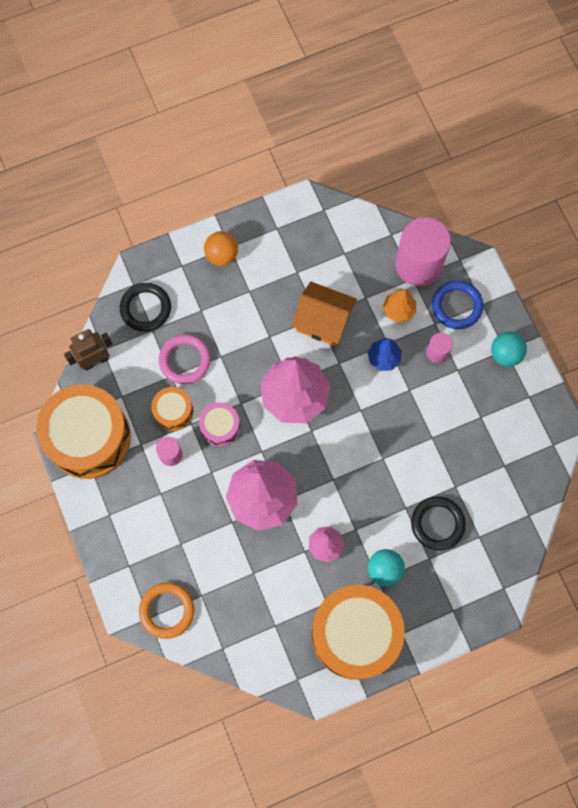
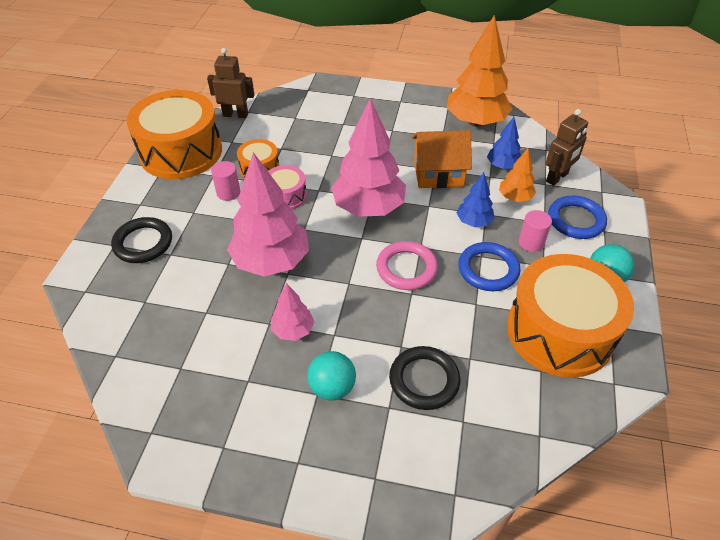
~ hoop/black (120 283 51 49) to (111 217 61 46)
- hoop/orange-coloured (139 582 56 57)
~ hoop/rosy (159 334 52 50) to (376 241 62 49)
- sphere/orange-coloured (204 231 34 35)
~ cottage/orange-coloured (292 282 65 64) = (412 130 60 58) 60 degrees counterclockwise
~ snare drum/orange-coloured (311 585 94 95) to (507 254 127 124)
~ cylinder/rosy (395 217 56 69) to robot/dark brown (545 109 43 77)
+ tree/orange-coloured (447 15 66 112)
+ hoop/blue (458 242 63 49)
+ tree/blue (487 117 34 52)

▶ [What to work on] Give back every line of the material above word for word, leaving out the pictures.

▶ [Answer to the exercise]
~ hoop/black (120 283 51 49) to (111 217 61 46)
- hoop/orange-coloured (139 582 56 57)
~ hoop/rosy (159 334 52 50) to (376 241 62 49)
- sphere/orange-coloured (204 231 34 35)
~ cottage/orange-coloured (292 282 65 64) = (412 130 60 58) 60 degrees counterclockwise
~ snare drum/orange-coloured (311 585 94 95) to (507 254 127 124)
~ cylinder/rosy (395 217 56 69) to robot/dark brown (545 109 43 77)
+ tree/orange-coloured (447 15 66 112)
+ hoop/blue (458 242 63 49)
+ tree/blue (487 117 34 52)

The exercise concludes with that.